(Modification records)
--- --- ---
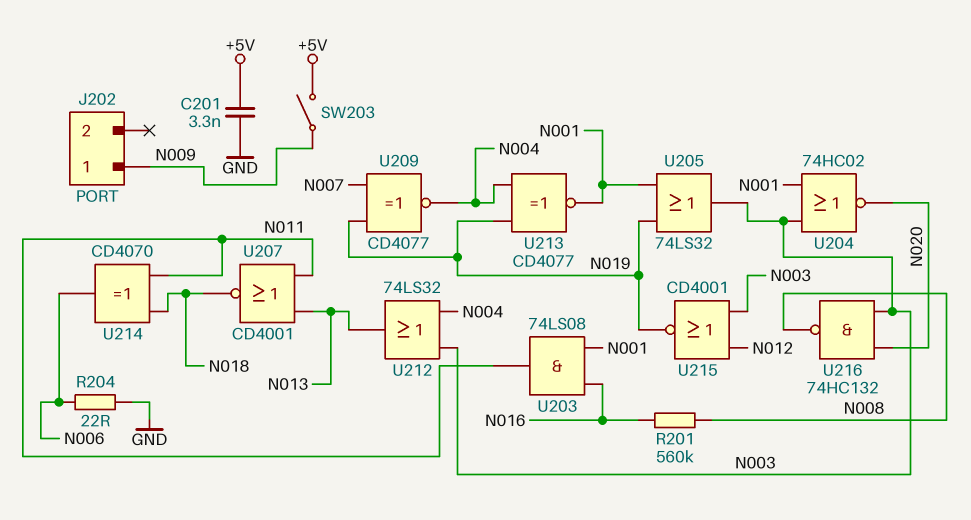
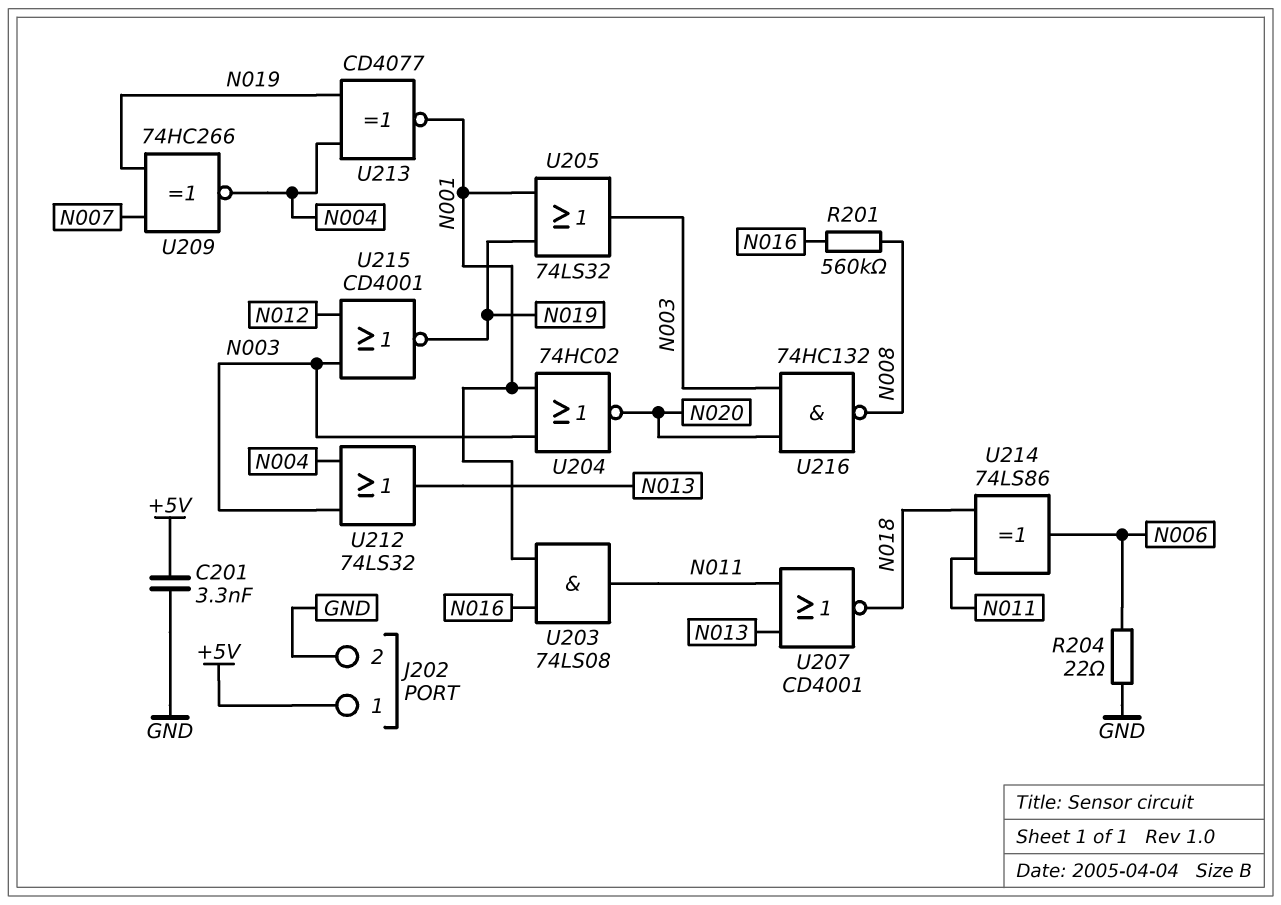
J202 pin 1: N009 -> +5V
J202 pin 2: none -> GND
SW203: switch (+5V, N009) -> none
U209: XNOR CD4077 (in N007, in N019, out N004) -> XNOR 74HC266 (in N007, in N019, out N004)
U214: XOR CD4070 (in N011, in N018, out N006) -> XOR 74LS86 (in N011, in N018, out N006)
--- --- ---
Considering only lines that contain the word "none", say how many there are in the data, with no other text.

2